* GIVEN MATERIAL *
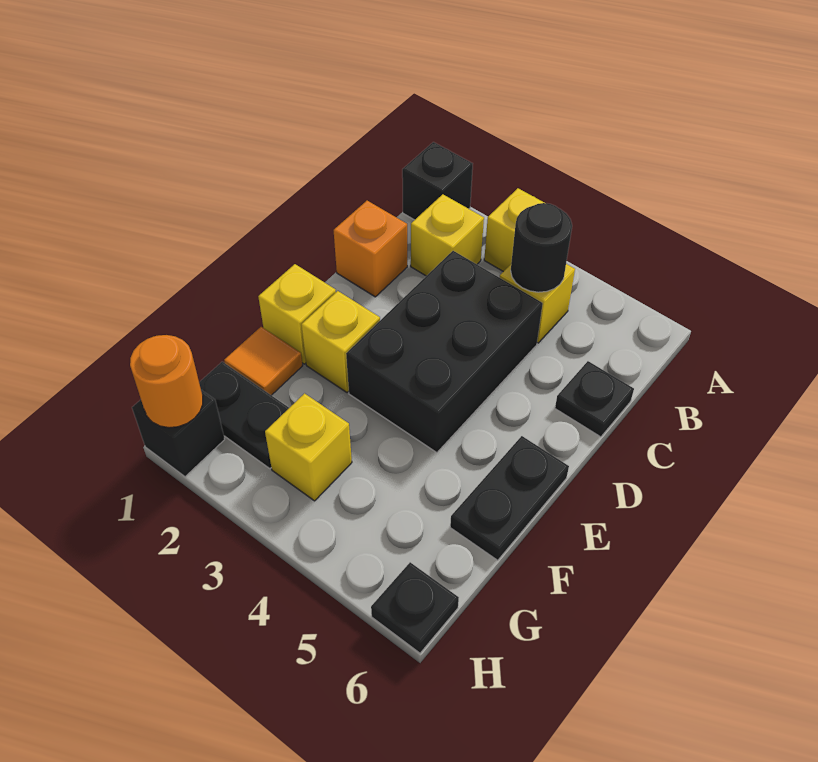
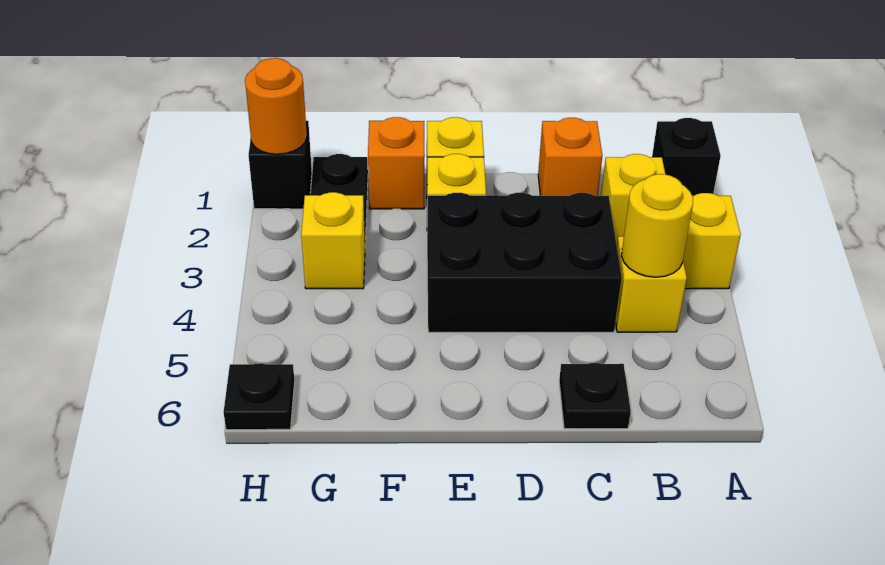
black round brick B4 level 2 -> yellow round brick B4 level 2
black plate E6:F6 level 1 -> none
orange tile F1 level 1 -> orange brick F1 level 1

* DIRECTIONS FOR THIS TASK *
Scan the material above. Copy each line that holds the word "black".

* THE COMPLETED TASK *
black round brick B4 level 2 -> yellow round brick B4 level 2
black plate E6:F6 level 1 -> none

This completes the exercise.